#### [REQUIREMENT]
Across the entries that follow, work out the number of lines containing the string "orange", and state it alone.

#### [LISTED ENTRIES]
★ ★ ★ ★ ★
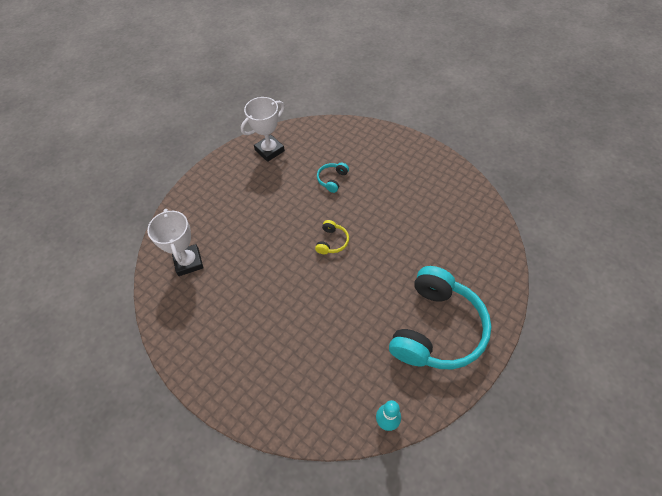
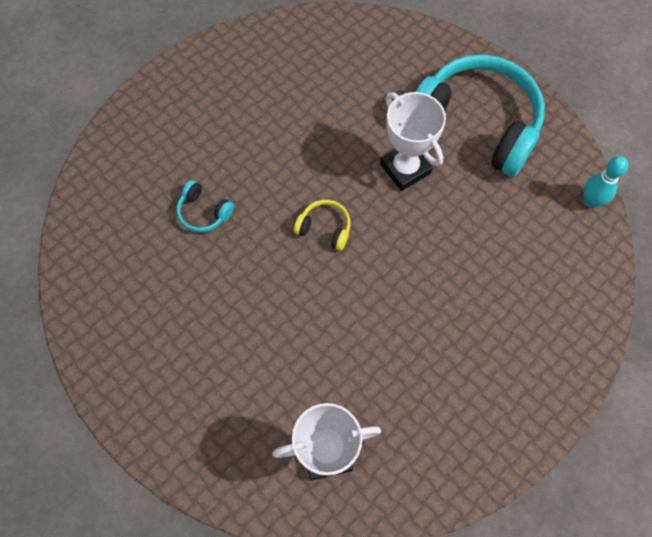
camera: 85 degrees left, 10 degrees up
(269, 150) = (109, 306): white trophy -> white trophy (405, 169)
★ ★ ★ ★ ★
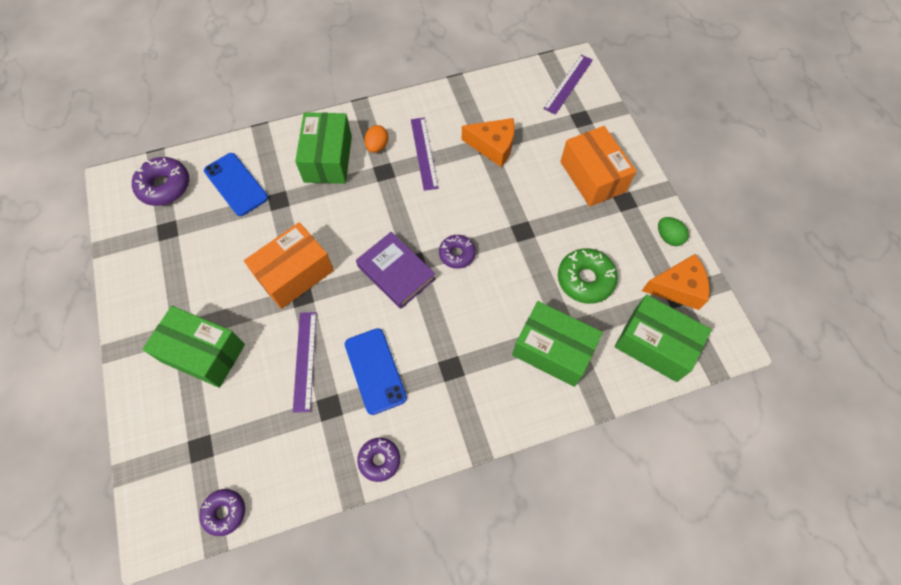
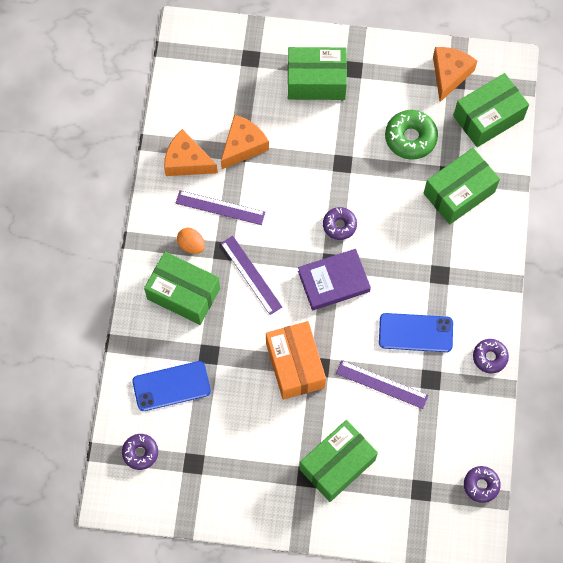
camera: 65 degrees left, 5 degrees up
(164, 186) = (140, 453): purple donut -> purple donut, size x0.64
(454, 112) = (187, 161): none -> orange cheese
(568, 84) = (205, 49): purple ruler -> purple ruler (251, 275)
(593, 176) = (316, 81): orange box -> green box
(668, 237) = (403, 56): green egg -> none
★ ★ ★ ★ ★
#### [SOLUTION TO THE EXERCISE]
2